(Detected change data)
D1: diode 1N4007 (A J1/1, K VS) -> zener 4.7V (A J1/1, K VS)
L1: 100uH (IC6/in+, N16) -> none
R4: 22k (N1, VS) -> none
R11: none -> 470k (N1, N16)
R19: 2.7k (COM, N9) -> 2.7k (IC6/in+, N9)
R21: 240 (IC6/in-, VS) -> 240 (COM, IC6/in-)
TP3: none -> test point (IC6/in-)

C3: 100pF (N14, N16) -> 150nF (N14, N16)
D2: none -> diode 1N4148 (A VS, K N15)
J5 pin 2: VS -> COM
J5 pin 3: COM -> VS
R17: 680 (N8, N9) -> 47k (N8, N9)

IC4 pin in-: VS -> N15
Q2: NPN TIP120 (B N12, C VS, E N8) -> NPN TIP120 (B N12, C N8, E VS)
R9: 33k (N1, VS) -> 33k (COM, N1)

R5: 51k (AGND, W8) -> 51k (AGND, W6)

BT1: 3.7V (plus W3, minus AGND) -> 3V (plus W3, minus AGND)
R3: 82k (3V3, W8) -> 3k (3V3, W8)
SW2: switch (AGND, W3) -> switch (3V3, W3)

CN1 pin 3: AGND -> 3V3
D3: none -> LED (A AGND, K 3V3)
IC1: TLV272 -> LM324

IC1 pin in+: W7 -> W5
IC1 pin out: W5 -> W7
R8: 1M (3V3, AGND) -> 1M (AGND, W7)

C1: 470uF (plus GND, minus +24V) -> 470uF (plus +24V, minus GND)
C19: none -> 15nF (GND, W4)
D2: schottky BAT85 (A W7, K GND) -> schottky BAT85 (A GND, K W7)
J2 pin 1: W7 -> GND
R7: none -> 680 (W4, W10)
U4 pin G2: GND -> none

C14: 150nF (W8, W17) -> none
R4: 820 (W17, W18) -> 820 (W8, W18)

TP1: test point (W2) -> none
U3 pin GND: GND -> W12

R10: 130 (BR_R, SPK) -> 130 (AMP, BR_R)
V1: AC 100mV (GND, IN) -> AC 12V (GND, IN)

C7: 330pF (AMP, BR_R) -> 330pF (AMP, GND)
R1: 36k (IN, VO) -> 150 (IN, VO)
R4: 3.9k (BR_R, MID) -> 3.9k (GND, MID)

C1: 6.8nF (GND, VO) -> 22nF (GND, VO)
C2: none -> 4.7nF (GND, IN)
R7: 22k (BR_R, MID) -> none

_WORK TO COMPLETE_
Beginning with the line that holds "BT1: 3.7V (plus", please give again each line exactly until the records end, and include that final line.

_EXPECTED ANSWER_
BT1: 3.7V (plus W3, minus AGND) -> 3V (plus W3, minus AGND)
R3: 82k (3V3, W8) -> 3k (3V3, W8)
SW2: switch (AGND, W3) -> switch (3V3, W3)

CN1 pin 3: AGND -> 3V3
D3: none -> LED (A AGND, K 3V3)
IC1: TLV272 -> LM324

IC1 pin in+: W7 -> W5
IC1 pin out: W5 -> W7
R8: 1M (3V3, AGND) -> 1M (AGND, W7)

C1: 470uF (plus GND, minus +24V) -> 470uF (plus +24V, minus GND)
C19: none -> 15nF (GND, W4)
D2: schottky BAT85 (A W7, K GND) -> schottky BAT85 (A GND, K W7)
J2 pin 1: W7 -> GND
R7: none -> 680 (W4, W10)
U4 pin G2: GND -> none

C14: 150nF (W8, W17) -> none
R4: 820 (W17, W18) -> 820 (W8, W18)

TP1: test point (W2) -> none
U3 pin GND: GND -> W12

R10: 130 (BR_R, SPK) -> 130 (AMP, BR_R)
V1: AC 100mV (GND, IN) -> AC 12V (GND, IN)

C7: 330pF (AMP, BR_R) -> 330pF (AMP, GND)
R1: 36k (IN, VO) -> 150 (IN, VO)
R4: 3.9k (BR_R, MID) -> 3.9k (GND, MID)

C1: 6.8nF (GND, VO) -> 22nF (GND, VO)
C2: none -> 4.7nF (GND, IN)
R7: 22k (BR_R, MID) -> none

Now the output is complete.